_What is needed_
Copy out every line of the material below, character for character, apart from the pictures.
** Dataset records follows **
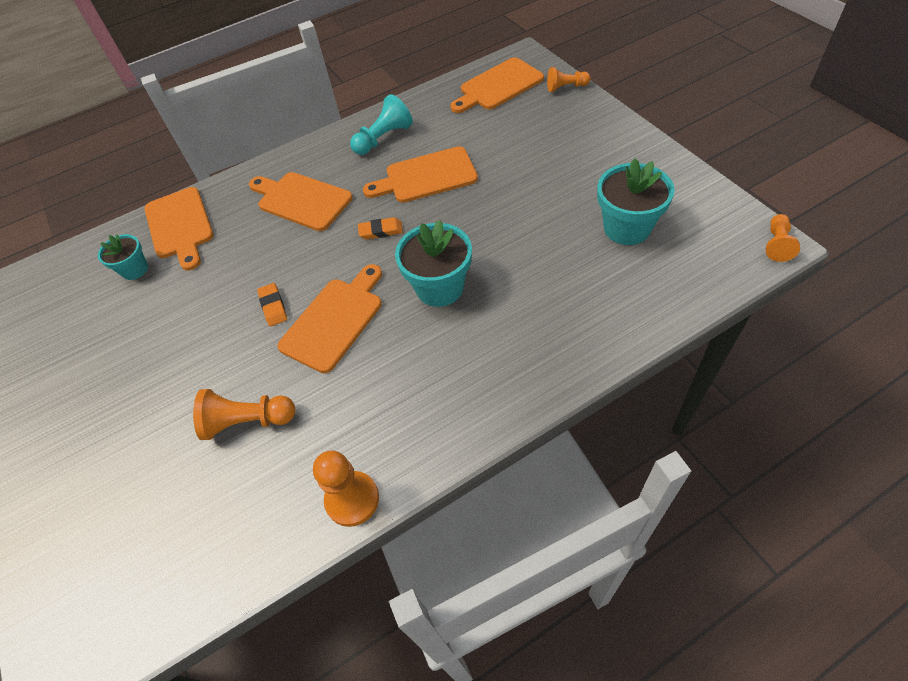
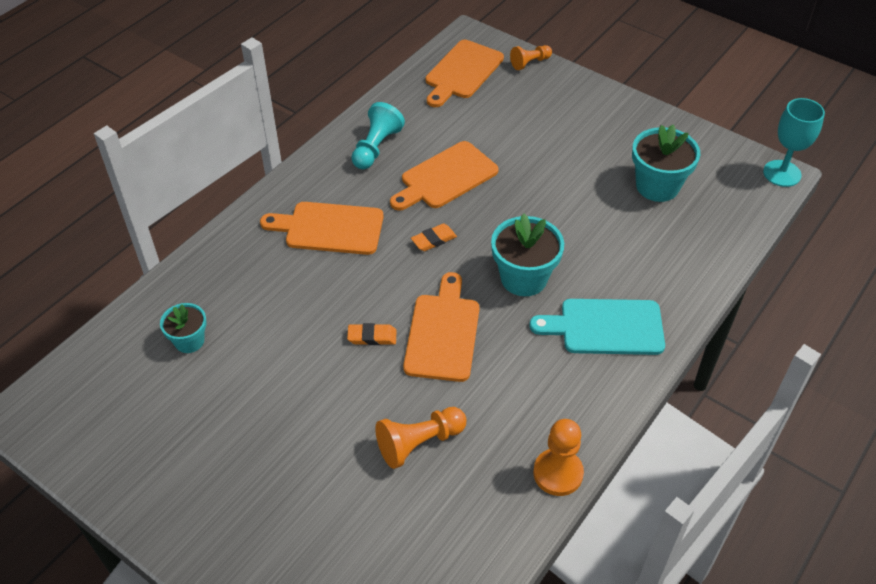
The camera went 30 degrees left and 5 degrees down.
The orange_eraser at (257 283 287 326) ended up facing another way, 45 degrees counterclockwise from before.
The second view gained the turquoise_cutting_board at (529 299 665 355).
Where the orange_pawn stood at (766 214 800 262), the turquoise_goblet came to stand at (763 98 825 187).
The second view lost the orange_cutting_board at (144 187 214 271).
** End of Dataset records **
_Solution to this exercise_
The camera went 30 degrees left and 5 degrees down.
The orange_eraser at (257 283 287 326) ended up facing another way, 45 degrees counterclockwise from before.
The second view gained the turquoise_cutting_board at (529 299 665 355).
Where the orange_pawn stood at (766 214 800 262), the turquoise_goblet came to stand at (763 98 825 187).
The second view lost the orange_cutting_board at (144 187 214 271).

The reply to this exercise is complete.